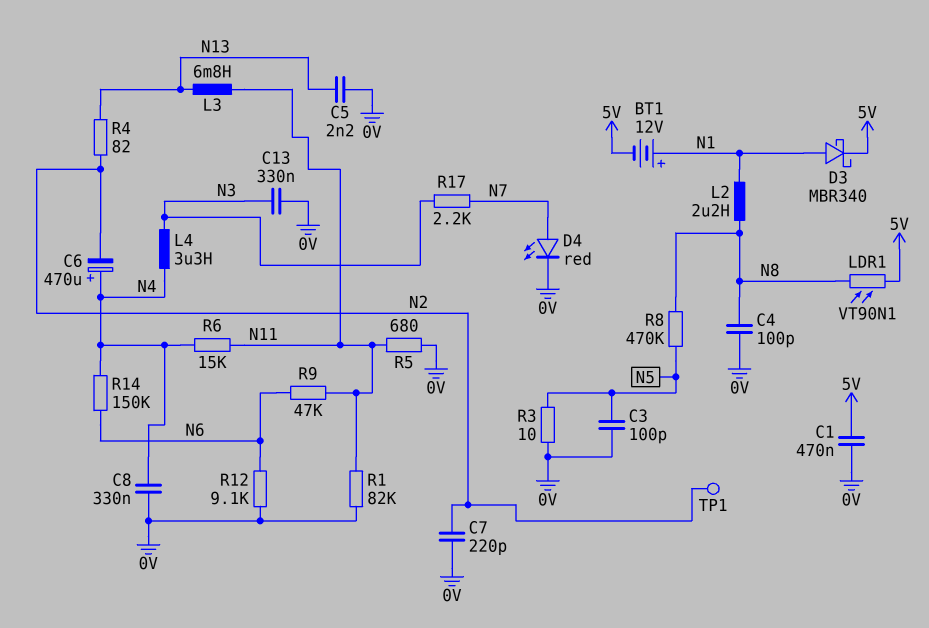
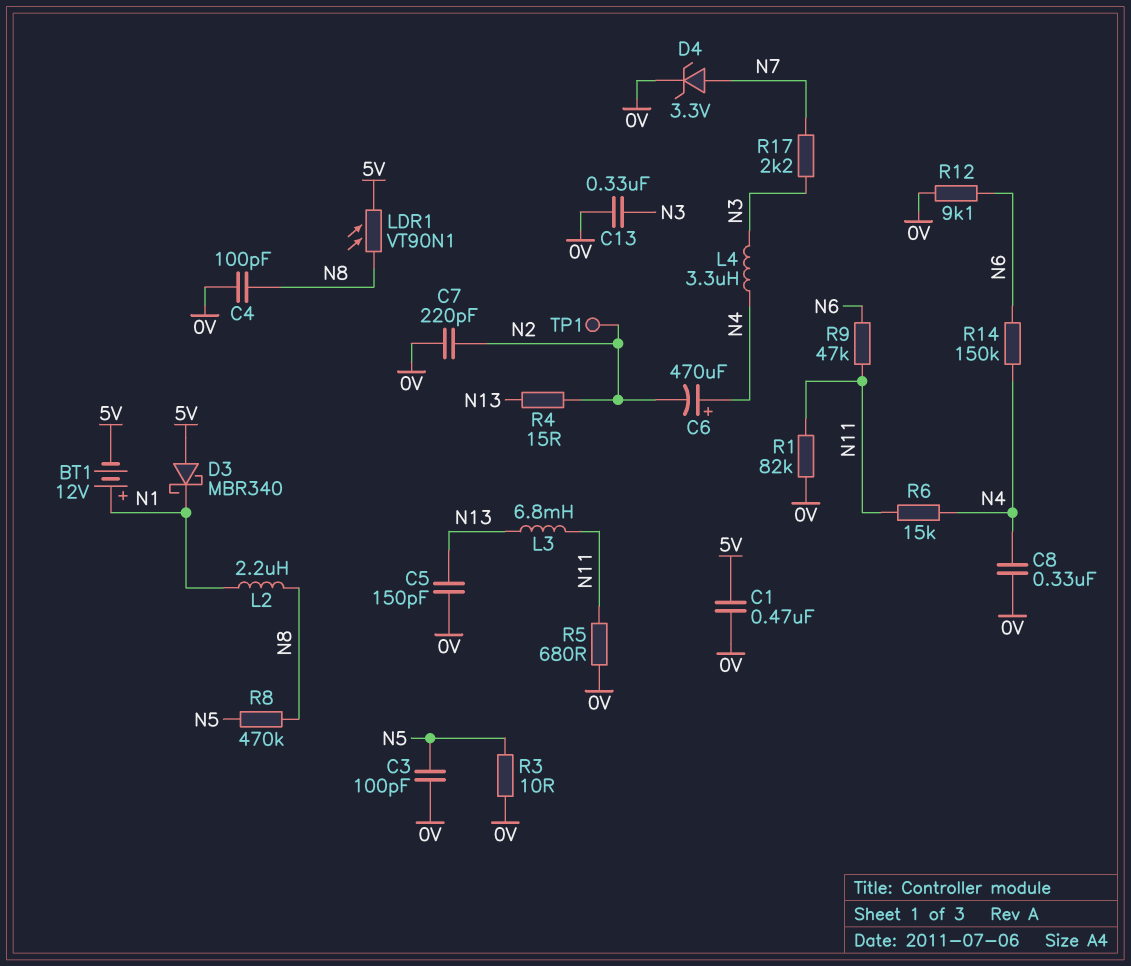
C5: 2.2nF (0V, N13) -> 150pF (0V, N13)
D3: schottky MBR340 (A N1, K 5V) -> schottky MBR340 (A 5V, K N1)
D4: LED red (A N7, K 0V) -> zener 3.3V (A N7, K 0V)
R4: 82 (N2, N13) -> 15 (N2, N13)

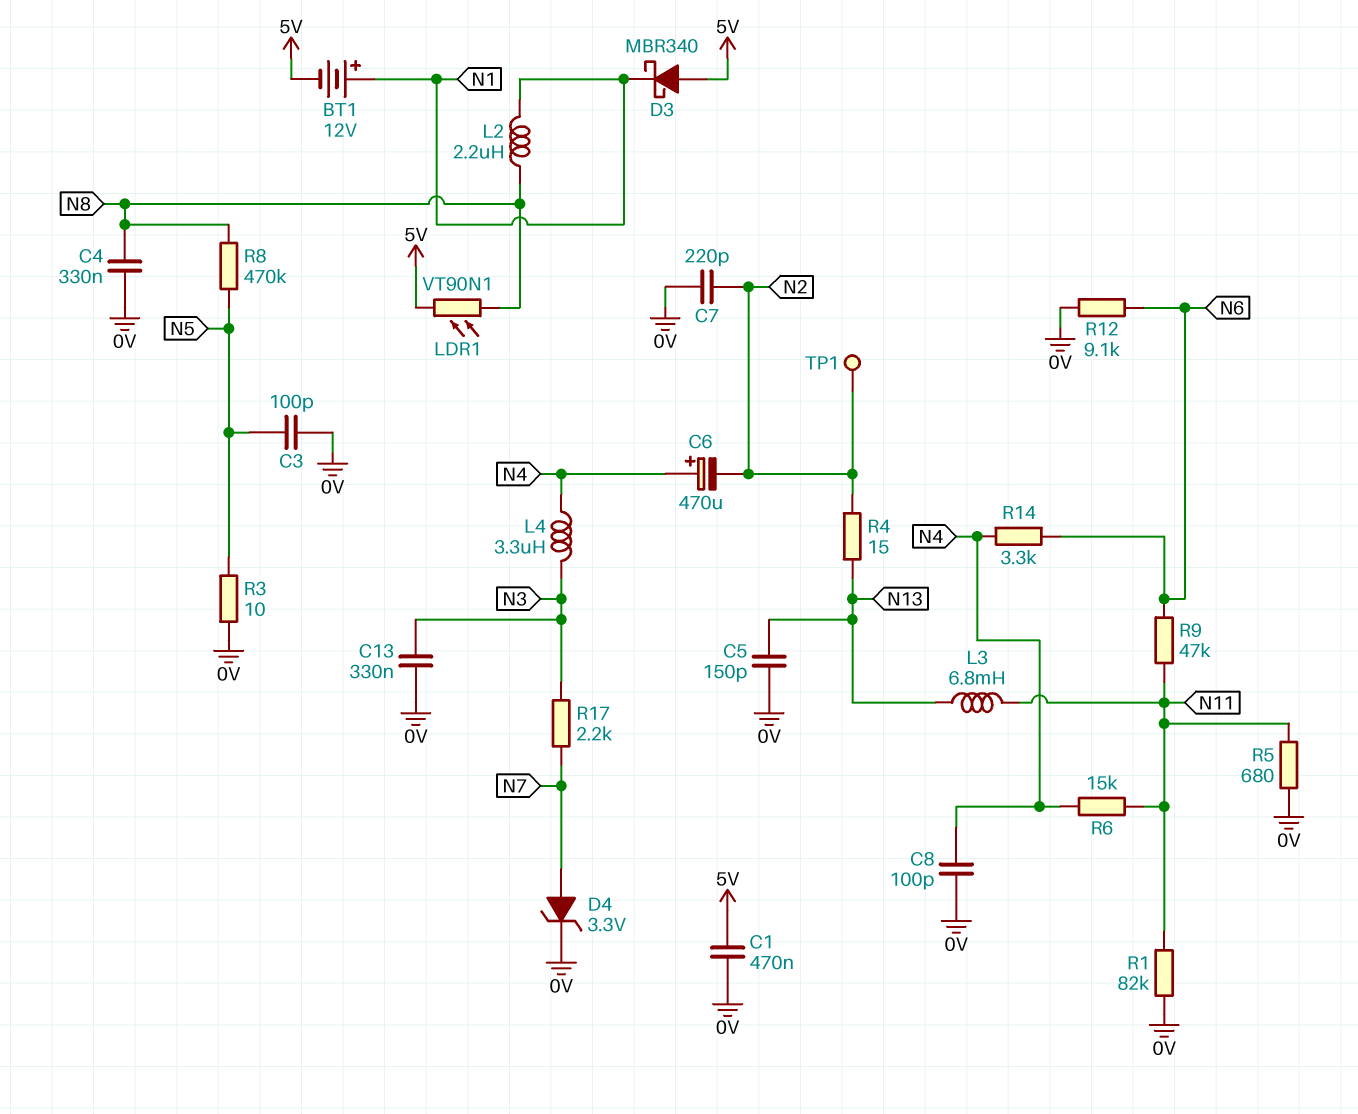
C4: 100pF (0V, N8) -> 330nF (0V, N8)
C8: 330nF (0V, N4) -> 100pF (0V, N4)
R14: 150k (N4, N6) -> 3.3k (N4, N6)

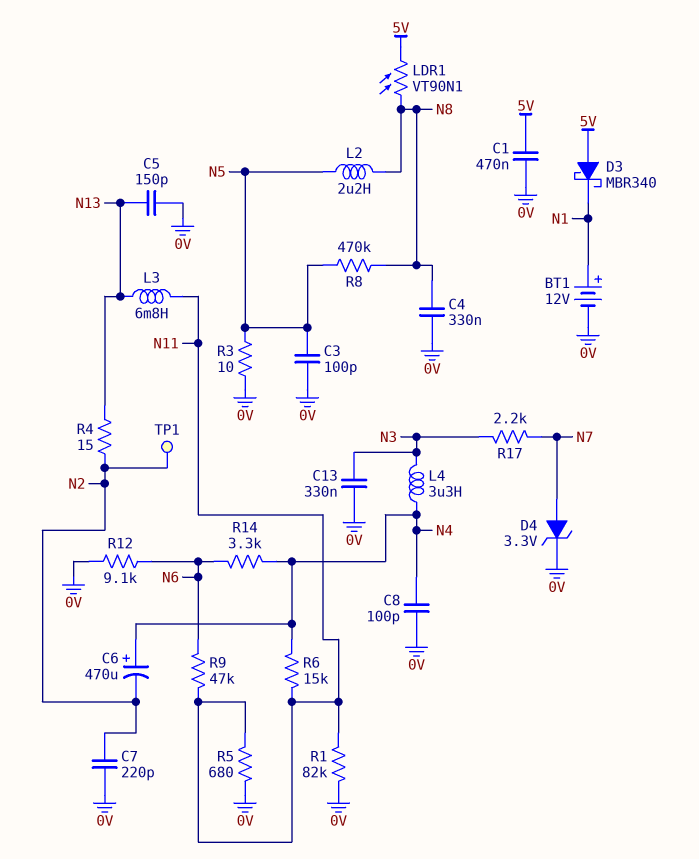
BT1: 12V (plus N1, minus 5V) -> 12V (plus N1, minus 0V)
L2: 2.2uH (N1, N8) -> 2.2uH (N5, N8)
--- --- ---
### WORK INSTRUCTION
Retype only the lines from the one with "R4: 82 (N2, N13) -> 15 (N2, N13)" through the final line of the entries, please, and keep the pictures out.

### ANSWER FOR THE TASK
R4: 82 (N2, N13) -> 15 (N2, N13)

C4: 100pF (0V, N8) -> 330nF (0V, N8)
C8: 330nF (0V, N4) -> 100pF (0V, N4)
R14: 150k (N4, N6) -> 3.3k (N4, N6)

BT1: 12V (plus N1, minus 5V) -> 12V (plus N1, minus 0V)
L2: 2.2uH (N1, N8) -> 2.2uH (N5, N8)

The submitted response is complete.